§ Instructions for the task
Retype all of the data without changing a single word.
Top of Available data
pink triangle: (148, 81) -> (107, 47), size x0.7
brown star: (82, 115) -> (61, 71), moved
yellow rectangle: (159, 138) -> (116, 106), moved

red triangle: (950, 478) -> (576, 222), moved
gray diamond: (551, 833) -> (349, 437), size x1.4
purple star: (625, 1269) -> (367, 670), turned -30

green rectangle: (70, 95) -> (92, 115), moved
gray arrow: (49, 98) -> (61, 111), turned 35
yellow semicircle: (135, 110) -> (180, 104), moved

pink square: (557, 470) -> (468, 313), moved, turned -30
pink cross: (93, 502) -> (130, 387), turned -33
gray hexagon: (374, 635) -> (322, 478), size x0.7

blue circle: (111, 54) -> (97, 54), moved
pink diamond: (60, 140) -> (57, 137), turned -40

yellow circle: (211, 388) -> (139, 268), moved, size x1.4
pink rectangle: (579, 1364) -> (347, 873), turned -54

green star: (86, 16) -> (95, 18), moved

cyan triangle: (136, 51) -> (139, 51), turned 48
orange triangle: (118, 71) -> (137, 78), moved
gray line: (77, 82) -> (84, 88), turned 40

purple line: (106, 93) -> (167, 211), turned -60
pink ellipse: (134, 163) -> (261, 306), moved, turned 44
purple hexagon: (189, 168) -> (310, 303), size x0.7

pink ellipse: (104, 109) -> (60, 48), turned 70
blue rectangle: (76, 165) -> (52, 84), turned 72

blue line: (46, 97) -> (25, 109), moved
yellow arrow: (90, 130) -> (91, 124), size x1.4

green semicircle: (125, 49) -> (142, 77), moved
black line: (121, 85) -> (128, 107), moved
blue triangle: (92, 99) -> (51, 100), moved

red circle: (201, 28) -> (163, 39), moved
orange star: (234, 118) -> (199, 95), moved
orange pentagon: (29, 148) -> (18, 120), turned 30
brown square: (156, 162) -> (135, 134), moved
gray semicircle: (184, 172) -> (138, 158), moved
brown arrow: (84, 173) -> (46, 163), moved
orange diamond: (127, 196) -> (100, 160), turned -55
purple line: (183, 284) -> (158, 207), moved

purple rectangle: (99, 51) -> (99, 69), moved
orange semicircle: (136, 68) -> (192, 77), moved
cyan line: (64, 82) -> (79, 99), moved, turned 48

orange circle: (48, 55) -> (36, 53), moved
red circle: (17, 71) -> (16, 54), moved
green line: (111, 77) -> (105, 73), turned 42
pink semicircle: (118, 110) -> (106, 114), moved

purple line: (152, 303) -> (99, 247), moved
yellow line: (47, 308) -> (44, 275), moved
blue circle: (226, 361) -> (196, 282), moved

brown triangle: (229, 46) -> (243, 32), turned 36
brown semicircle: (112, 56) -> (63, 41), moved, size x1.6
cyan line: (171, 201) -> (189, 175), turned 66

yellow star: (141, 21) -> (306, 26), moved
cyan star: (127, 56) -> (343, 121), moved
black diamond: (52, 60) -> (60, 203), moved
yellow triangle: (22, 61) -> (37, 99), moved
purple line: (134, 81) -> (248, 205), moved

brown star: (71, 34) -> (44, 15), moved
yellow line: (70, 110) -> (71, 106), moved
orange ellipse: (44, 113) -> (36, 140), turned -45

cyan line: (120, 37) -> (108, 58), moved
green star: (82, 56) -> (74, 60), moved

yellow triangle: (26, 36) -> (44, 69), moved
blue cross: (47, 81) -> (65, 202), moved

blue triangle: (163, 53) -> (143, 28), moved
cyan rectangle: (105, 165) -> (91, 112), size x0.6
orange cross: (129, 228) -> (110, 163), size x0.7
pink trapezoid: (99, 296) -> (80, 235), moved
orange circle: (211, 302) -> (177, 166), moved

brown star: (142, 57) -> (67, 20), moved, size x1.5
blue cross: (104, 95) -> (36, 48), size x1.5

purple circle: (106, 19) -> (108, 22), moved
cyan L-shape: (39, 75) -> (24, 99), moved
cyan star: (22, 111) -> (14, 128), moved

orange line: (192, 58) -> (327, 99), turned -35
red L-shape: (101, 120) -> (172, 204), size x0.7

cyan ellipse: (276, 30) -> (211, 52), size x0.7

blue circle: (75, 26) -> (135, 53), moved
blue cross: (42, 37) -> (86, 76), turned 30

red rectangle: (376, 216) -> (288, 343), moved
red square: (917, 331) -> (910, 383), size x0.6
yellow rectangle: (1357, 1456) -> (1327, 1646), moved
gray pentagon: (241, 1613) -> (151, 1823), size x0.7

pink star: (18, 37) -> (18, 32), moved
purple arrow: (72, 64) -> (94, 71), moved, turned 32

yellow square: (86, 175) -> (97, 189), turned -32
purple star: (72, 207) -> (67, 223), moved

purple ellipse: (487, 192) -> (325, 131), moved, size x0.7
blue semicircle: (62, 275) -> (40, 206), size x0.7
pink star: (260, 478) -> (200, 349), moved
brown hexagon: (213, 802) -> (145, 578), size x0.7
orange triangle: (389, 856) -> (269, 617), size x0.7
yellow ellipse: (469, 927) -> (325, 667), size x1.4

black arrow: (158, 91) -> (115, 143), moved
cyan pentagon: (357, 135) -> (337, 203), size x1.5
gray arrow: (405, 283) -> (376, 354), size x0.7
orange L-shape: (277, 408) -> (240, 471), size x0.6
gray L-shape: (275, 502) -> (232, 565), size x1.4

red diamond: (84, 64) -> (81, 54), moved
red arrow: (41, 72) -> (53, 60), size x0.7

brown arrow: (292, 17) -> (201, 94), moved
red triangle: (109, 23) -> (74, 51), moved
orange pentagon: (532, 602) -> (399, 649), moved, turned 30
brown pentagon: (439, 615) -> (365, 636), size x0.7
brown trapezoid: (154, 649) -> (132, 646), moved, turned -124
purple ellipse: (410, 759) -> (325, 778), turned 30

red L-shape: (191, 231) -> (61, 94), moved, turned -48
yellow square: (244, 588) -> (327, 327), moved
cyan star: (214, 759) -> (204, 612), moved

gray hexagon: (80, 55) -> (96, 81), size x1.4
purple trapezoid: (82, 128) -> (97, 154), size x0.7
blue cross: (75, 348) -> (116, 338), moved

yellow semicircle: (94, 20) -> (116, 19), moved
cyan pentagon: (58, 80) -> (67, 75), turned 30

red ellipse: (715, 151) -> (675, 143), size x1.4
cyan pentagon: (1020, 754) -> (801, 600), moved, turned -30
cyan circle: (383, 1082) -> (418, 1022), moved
Bottom of Available data
§ Result below
pink triangle: (148, 81) -> (107, 47), size x0.7
brown star: (82, 115) -> (61, 71), moved
yellow rectangle: (159, 138) -> (116, 106), moved

red triangle: (950, 478) -> (576, 222), moved
gray diamond: (551, 833) -> (349, 437), size x1.4
purple star: (625, 1269) -> (367, 670), turned -30

green rectangle: (70, 95) -> (92, 115), moved
gray arrow: (49, 98) -> (61, 111), turned 35
yellow semicircle: (135, 110) -> (180, 104), moved

pink square: (557, 470) -> (468, 313), moved, turned -30
pink cross: (93, 502) -> (130, 387), turned -33
gray hexagon: (374, 635) -> (322, 478), size x0.7

blue circle: (111, 54) -> (97, 54), moved
pink diamond: (60, 140) -> (57, 137), turned -40

yellow circle: (211, 388) -> (139, 268), moved, size x1.4
pink rectangle: (579, 1364) -> (347, 873), turned -54

green star: (86, 16) -> (95, 18), moved

cyan triangle: (136, 51) -> (139, 51), turned 48
orange triangle: (118, 71) -> (137, 78), moved
gray line: (77, 82) -> (84, 88), turned 40

purple line: (106, 93) -> (167, 211), turned -60
pink ellipse: (134, 163) -> (261, 306), moved, turned 44
purple hexagon: (189, 168) -> (310, 303), size x0.7

pink ellipse: (104, 109) -> (60, 48), turned 70
blue rectangle: (76, 165) -> (52, 84), turned 72

blue line: (46, 97) -> (25, 109), moved
yellow arrow: (90, 130) -> (91, 124), size x1.4

green semicircle: (125, 49) -> (142, 77), moved
black line: (121, 85) -> (128, 107), moved
blue triangle: (92, 99) -> (51, 100), moved

red circle: (201, 28) -> (163, 39), moved
orange star: (234, 118) -> (199, 95), moved
orange pentagon: (29, 148) -> (18, 120), turned 30
brown square: (156, 162) -> (135, 134), moved
gray semicircle: (184, 172) -> (138, 158), moved
brown arrow: (84, 173) -> (46, 163), moved
orange diamond: (127, 196) -> (100, 160), turned -55
purple line: (183, 284) -> (158, 207), moved

purple rectangle: (99, 51) -> (99, 69), moved
orange semicircle: (136, 68) -> (192, 77), moved
cyan line: (64, 82) -> (79, 99), moved, turned 48

orange circle: (48, 55) -> (36, 53), moved
red circle: (17, 71) -> (16, 54), moved
green line: (111, 77) -> (105, 73), turned 42
pink semicircle: (118, 110) -> (106, 114), moved

purple line: (152, 303) -> (99, 247), moved
yellow line: (47, 308) -> (44, 275), moved
blue circle: (226, 361) -> (196, 282), moved

brown triangle: (229, 46) -> (243, 32), turned 36
brown semicircle: (112, 56) -> (63, 41), moved, size x1.6
cyan line: (171, 201) -> (189, 175), turned 66

yellow star: (141, 21) -> (306, 26), moved
cyan star: (127, 56) -> (343, 121), moved
black diamond: (52, 60) -> (60, 203), moved
yellow triangle: (22, 61) -> (37, 99), moved
purple line: (134, 81) -> (248, 205), moved

brown star: (71, 34) -> (44, 15), moved
yellow line: (70, 110) -> (71, 106), moved
orange ellipse: (44, 113) -> (36, 140), turned -45

cyan line: (120, 37) -> (108, 58), moved
green star: (82, 56) -> (74, 60), moved

yellow triangle: (26, 36) -> (44, 69), moved
blue cross: (47, 81) -> (65, 202), moved

blue triangle: (163, 53) -> (143, 28), moved
cyan rectangle: (105, 165) -> (91, 112), size x0.6
orange cross: (129, 228) -> (110, 163), size x0.7
pink trapezoid: (99, 296) -> (80, 235), moved
orange circle: (211, 302) -> (177, 166), moved

brown star: (142, 57) -> (67, 20), moved, size x1.5
blue cross: (104, 95) -> (36, 48), size x1.5

purple circle: (106, 19) -> (108, 22), moved
cyan L-shape: (39, 75) -> (24, 99), moved
cyan star: (22, 111) -> (14, 128), moved

orange line: (192, 58) -> (327, 99), turned -35
red L-shape: (101, 120) -> (172, 204), size x0.7

cyan ellipse: (276, 30) -> (211, 52), size x0.7

blue circle: (75, 26) -> (135, 53), moved
blue cross: (42, 37) -> (86, 76), turned 30

red rectangle: (376, 216) -> (288, 343), moved
red square: (917, 331) -> (910, 383), size x0.6
yellow rectangle: (1357, 1456) -> (1327, 1646), moved
gray pentagon: (241, 1613) -> (151, 1823), size x0.7

pink star: (18, 37) -> (18, 32), moved
purple arrow: (72, 64) -> (94, 71), moved, turned 32

yellow square: (86, 175) -> (97, 189), turned -32
purple star: (72, 207) -> (67, 223), moved

purple ellipse: (487, 192) -> (325, 131), moved, size x0.7
blue semicircle: (62, 275) -> (40, 206), size x0.7
pink star: (260, 478) -> (200, 349), moved
brown hexagon: (213, 802) -> (145, 578), size x0.7
orange triangle: (389, 856) -> (269, 617), size x0.7
yellow ellipse: (469, 927) -> (325, 667), size x1.4

black arrow: (158, 91) -> (115, 143), moved
cyan pentagon: (357, 135) -> (337, 203), size x1.5
gray arrow: (405, 283) -> (376, 354), size x0.7
orange L-shape: (277, 408) -> (240, 471), size x0.6
gray L-shape: (275, 502) -> (232, 565), size x1.4

red diamond: (84, 64) -> (81, 54), moved
red arrow: (41, 72) -> (53, 60), size x0.7

brown arrow: (292, 17) -> (201, 94), moved
red triangle: (109, 23) -> (74, 51), moved
orange pentagon: (532, 602) -> (399, 649), moved, turned 30
brown pentagon: (439, 615) -> (365, 636), size x0.7
brown trapezoid: (154, 649) -> (132, 646), moved, turned -124
purple ellipse: (410, 759) -> (325, 778), turned 30

red L-shape: (191, 231) -> (61, 94), moved, turned -48
yellow square: (244, 588) -> (327, 327), moved
cyan star: (214, 759) -> (204, 612), moved

gray hexagon: (80, 55) -> (96, 81), size x1.4
purple trapezoid: (82, 128) -> (97, 154), size x0.7
blue cross: (75, 348) -> (116, 338), moved

yellow semicircle: (94, 20) -> (116, 19), moved
cyan pentagon: (58, 80) -> (67, 75), turned 30

red ellipse: (715, 151) -> (675, 143), size x1.4
cyan pentagon: (1020, 754) -> (801, 600), moved, turned -30
cyan circle: (383, 1082) -> (418, 1022), moved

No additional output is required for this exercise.